Output every line below exactly, please, omitting pictures.

Records to process START

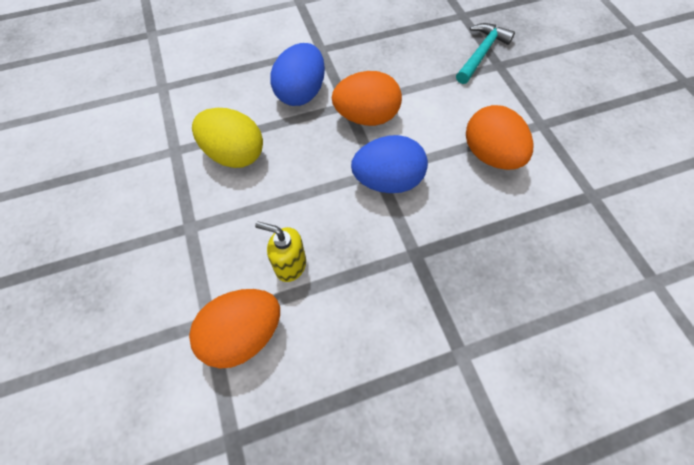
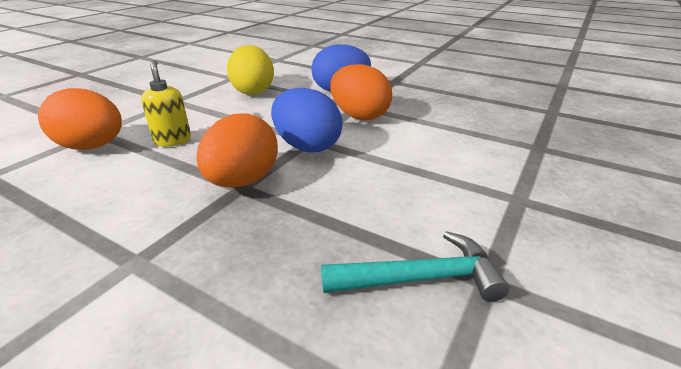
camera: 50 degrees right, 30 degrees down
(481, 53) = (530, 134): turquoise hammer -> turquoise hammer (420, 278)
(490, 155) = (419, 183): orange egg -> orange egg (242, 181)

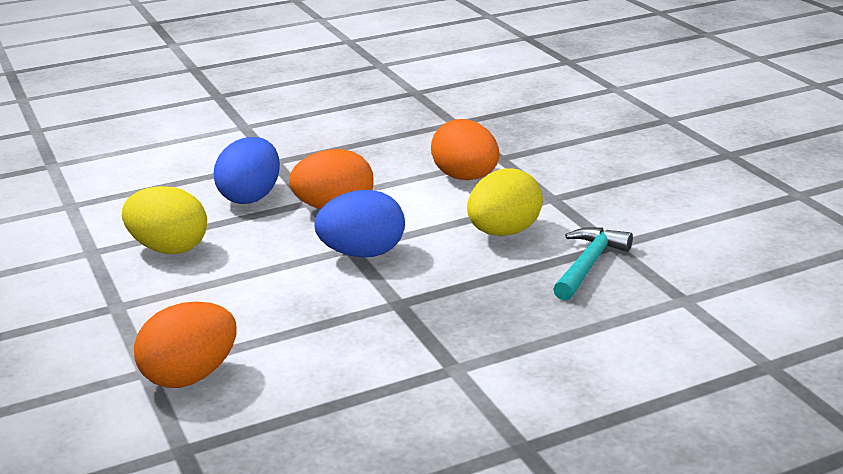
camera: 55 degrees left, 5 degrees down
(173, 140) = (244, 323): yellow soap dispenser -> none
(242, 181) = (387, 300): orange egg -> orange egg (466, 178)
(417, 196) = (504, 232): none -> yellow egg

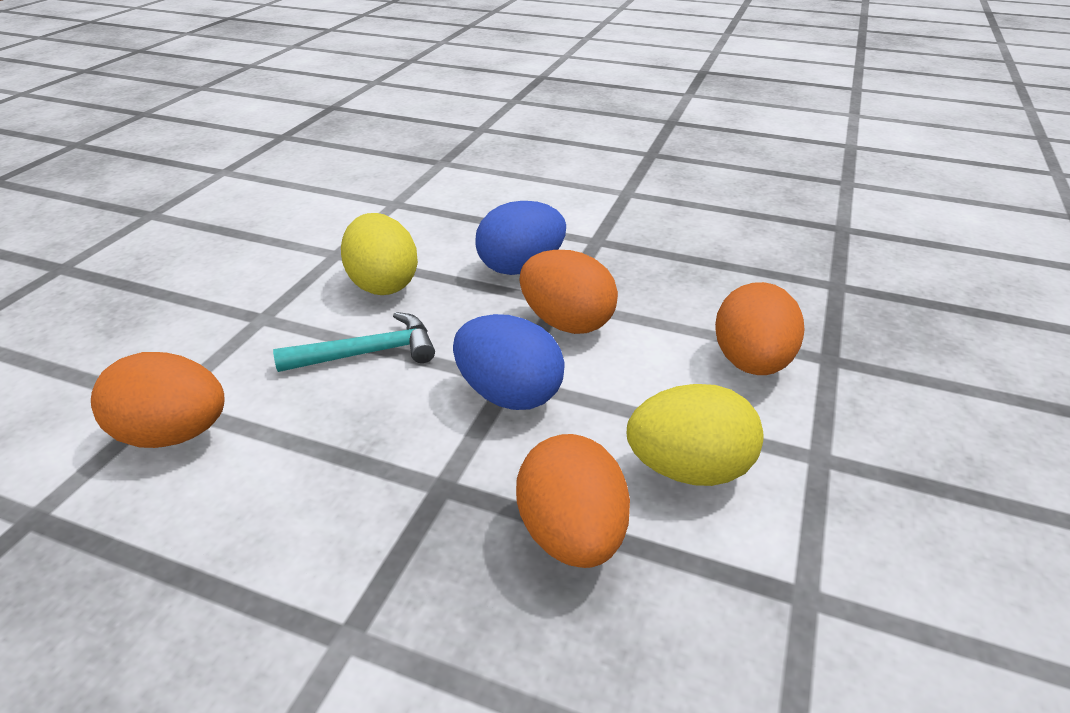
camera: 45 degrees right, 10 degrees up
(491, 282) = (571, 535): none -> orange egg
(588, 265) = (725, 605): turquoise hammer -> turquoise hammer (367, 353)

Records to process END

Your response:
camera: 50 degrees right, 30 degrees down
(481, 53) = (530, 134): turquoise hammer -> turquoise hammer (420, 278)
(490, 155) = (419, 183): orange egg -> orange egg (242, 181)

camera: 55 degrees left, 5 degrees down
(173, 140) = (244, 323): yellow soap dispenser -> none
(242, 181) = (387, 300): orange egg -> orange egg (466, 178)
(417, 196) = (504, 232): none -> yellow egg

camera: 45 degrees right, 10 degrees up
(491, 282) = (571, 535): none -> orange egg
(588, 265) = (725, 605): turquoise hammer -> turquoise hammer (367, 353)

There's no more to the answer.